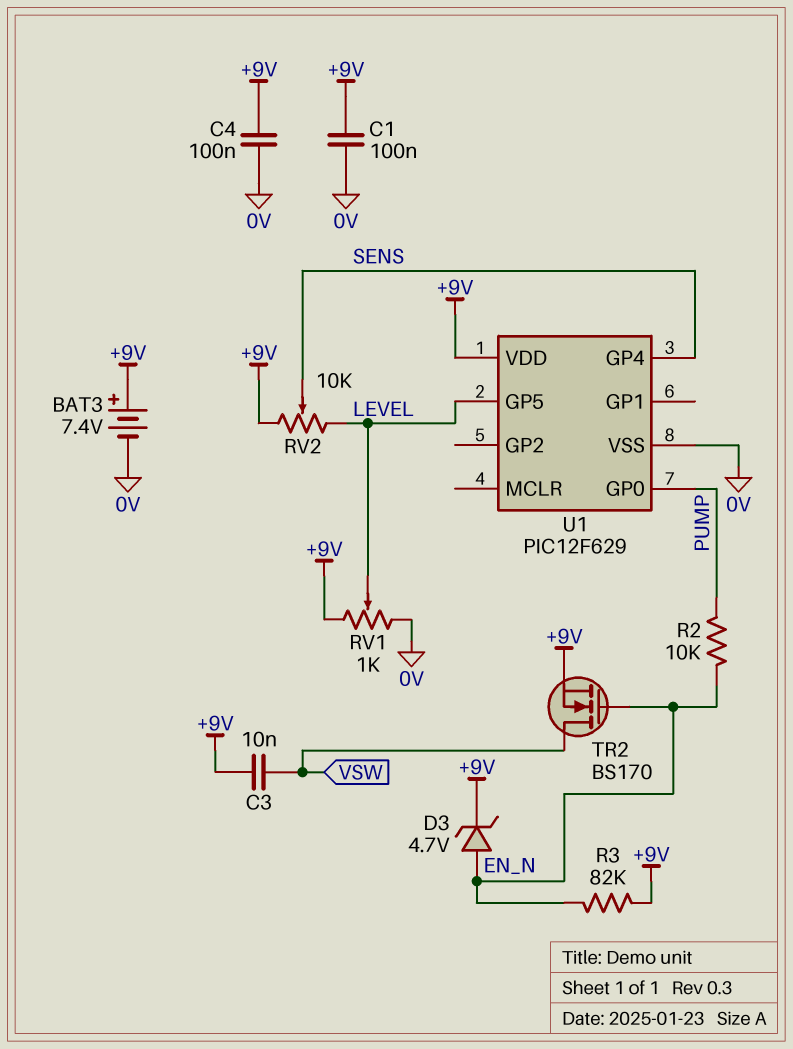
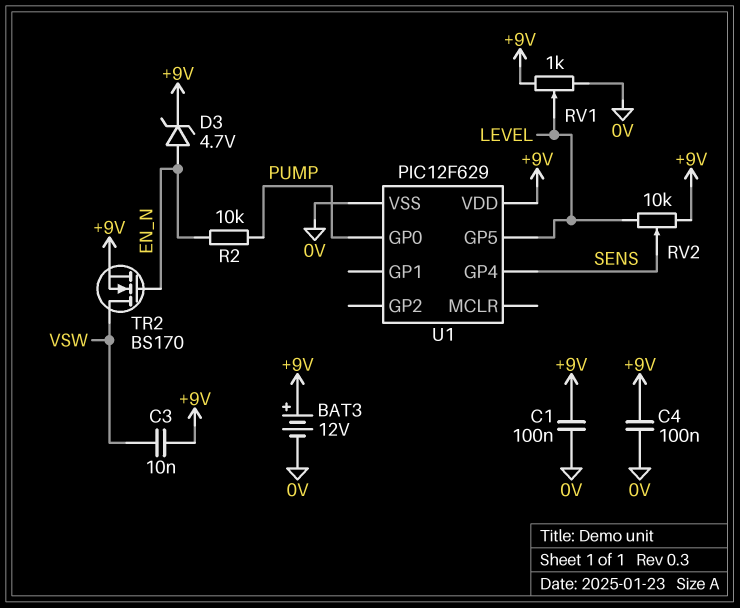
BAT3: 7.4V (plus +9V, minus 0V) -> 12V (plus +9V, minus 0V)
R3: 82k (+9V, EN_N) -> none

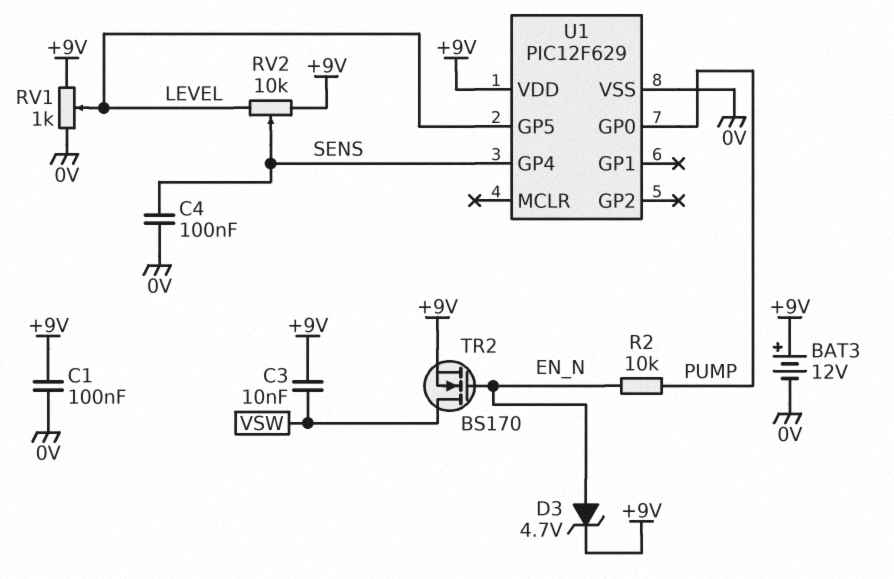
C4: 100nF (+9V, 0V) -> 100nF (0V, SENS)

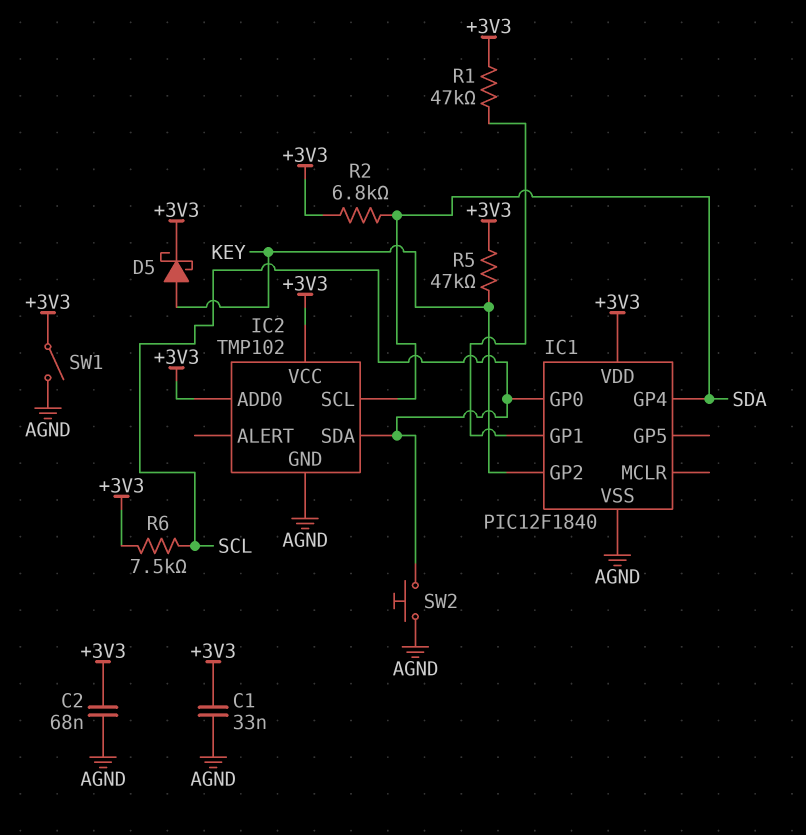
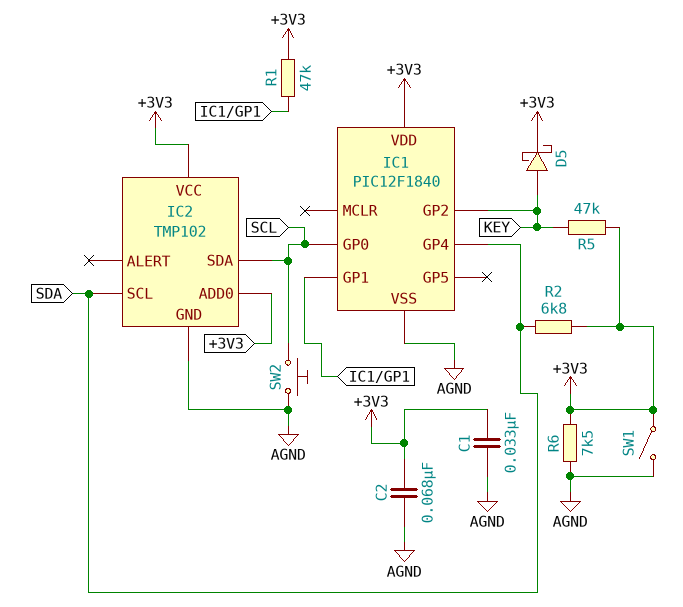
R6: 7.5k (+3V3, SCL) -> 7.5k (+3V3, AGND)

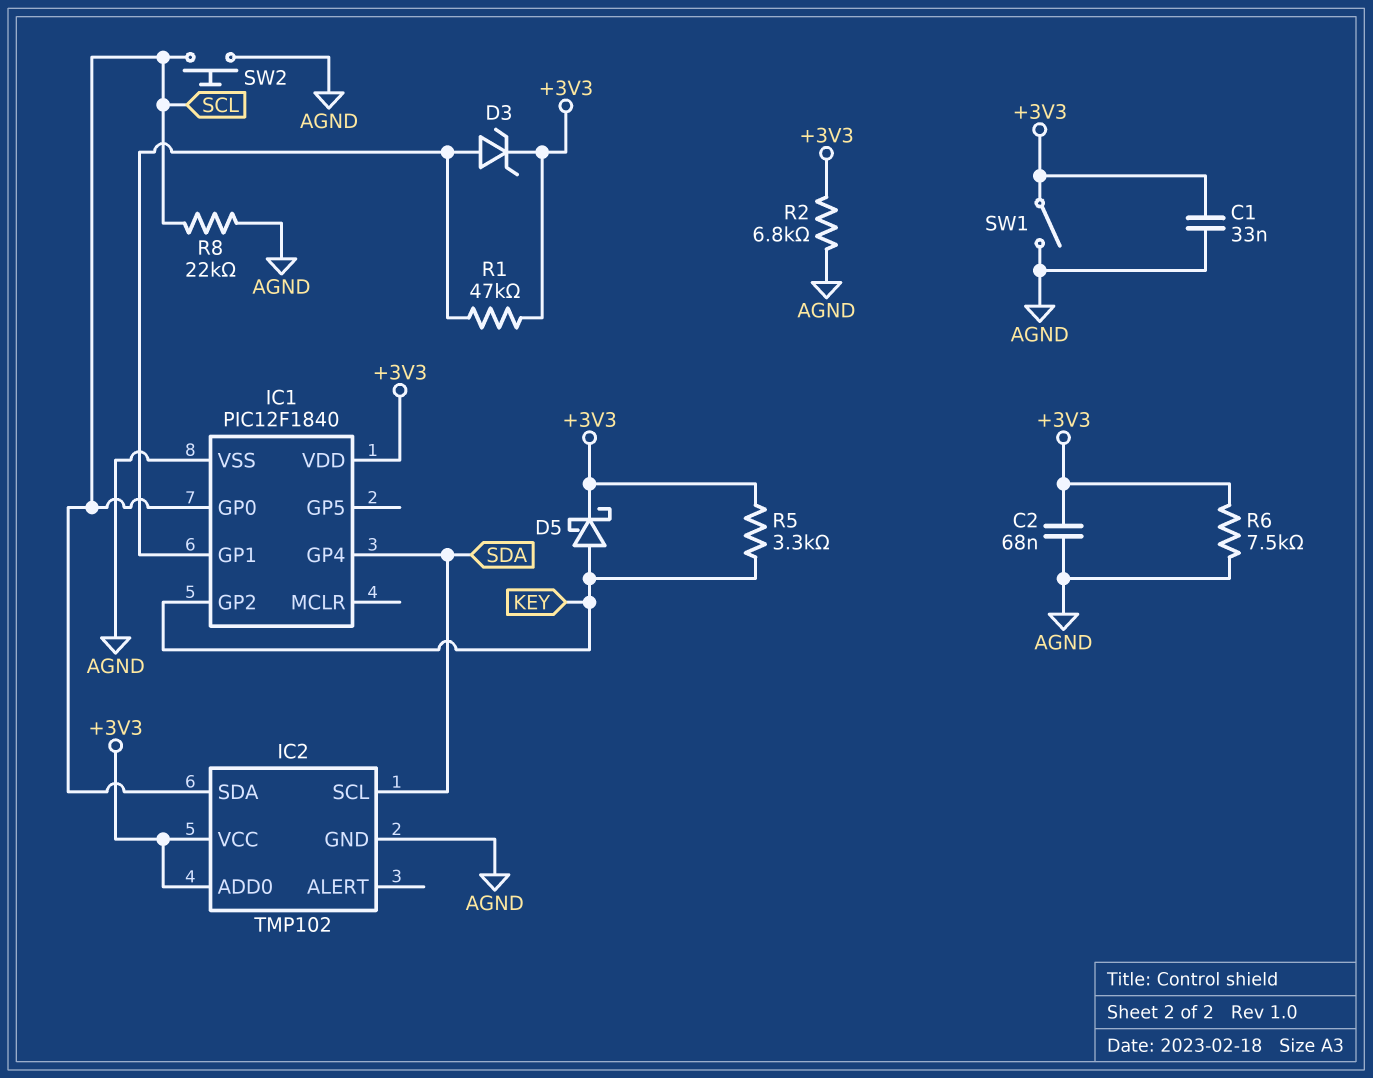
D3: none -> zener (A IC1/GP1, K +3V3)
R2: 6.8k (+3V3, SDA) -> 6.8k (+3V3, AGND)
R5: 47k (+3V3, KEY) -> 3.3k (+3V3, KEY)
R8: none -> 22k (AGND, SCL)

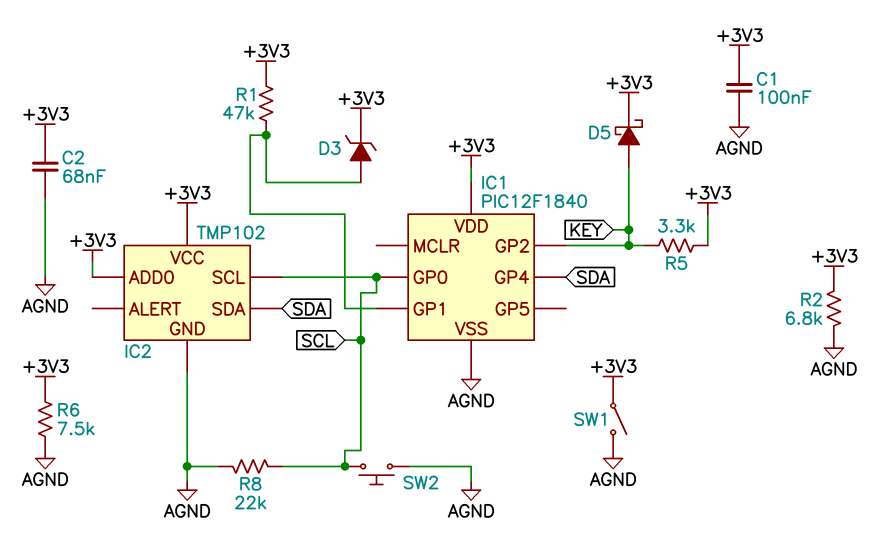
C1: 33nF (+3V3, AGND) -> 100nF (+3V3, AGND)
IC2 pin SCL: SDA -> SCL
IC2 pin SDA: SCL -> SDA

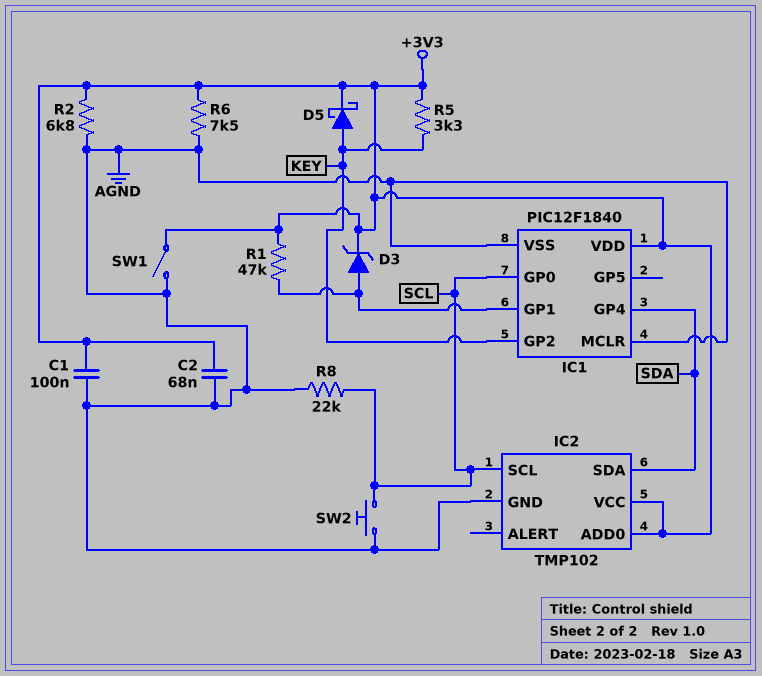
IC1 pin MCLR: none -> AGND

** Your task **
Please retype the data exactly as it appears, but without any of its pictures.

** Task output **
BAT3: 7.4V (plus +9V, minus 0V) -> 12V (plus +9V, minus 0V)
R3: 82k (+9V, EN_N) -> none

C4: 100nF (+9V, 0V) -> 100nF (0V, SENS)

R6: 7.5k (+3V3, SCL) -> 7.5k (+3V3, AGND)

D3: none -> zener (A IC1/GP1, K +3V3)
R2: 6.8k (+3V3, SDA) -> 6.8k (+3V3, AGND)
R5: 47k (+3V3, KEY) -> 3.3k (+3V3, KEY)
R8: none -> 22k (AGND, SCL)

C1: 33nF (+3V3, AGND) -> 100nF (+3V3, AGND)
IC2 pin SCL: SDA -> SCL
IC2 pin SDA: SCL -> SDA

IC1 pin MCLR: none -> AGND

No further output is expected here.